◆ **Input for this task**
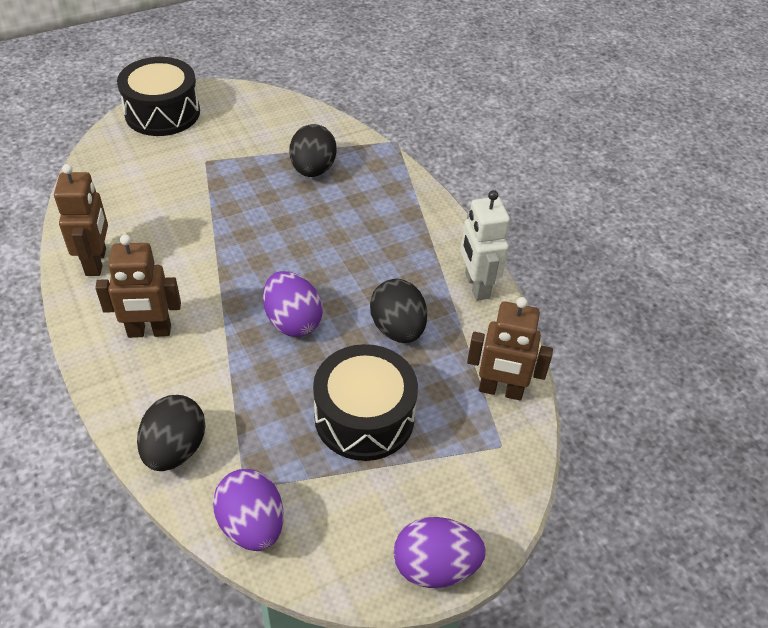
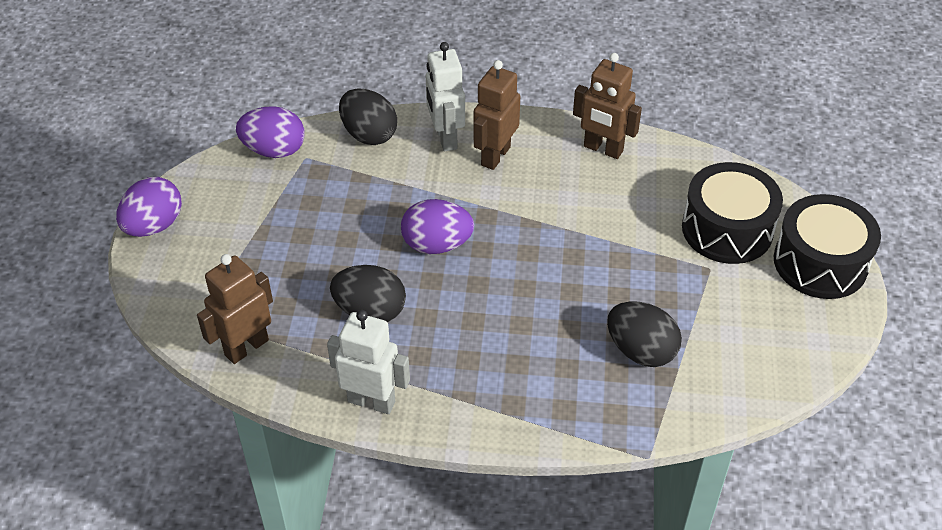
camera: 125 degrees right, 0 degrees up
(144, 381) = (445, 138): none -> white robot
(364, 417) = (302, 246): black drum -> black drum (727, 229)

--

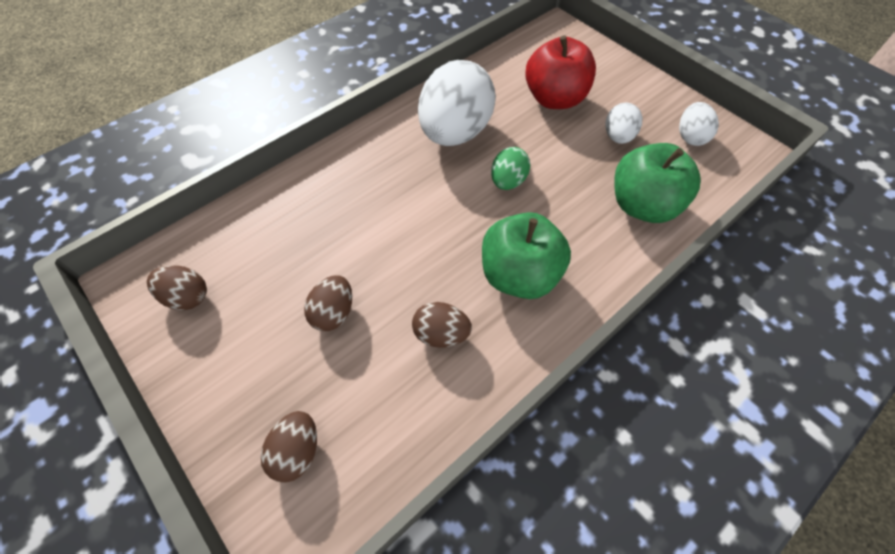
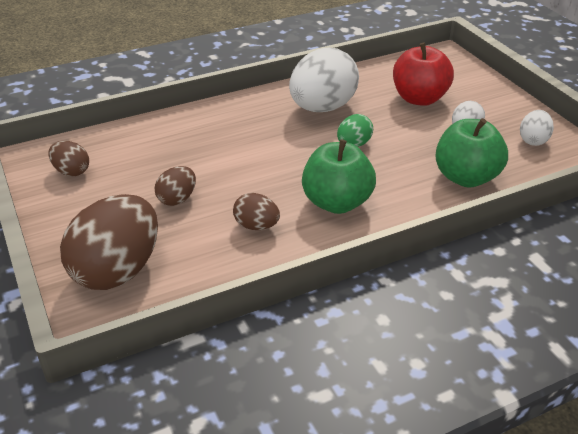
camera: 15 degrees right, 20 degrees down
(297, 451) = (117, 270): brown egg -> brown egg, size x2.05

◆ **Activity**
Your task is to copy each line from the material above that includes the word "degrees".

◆ **Answer for the task**
camera: 125 degrees right, 0 degrees up
camera: 15 degrees right, 20 degrees down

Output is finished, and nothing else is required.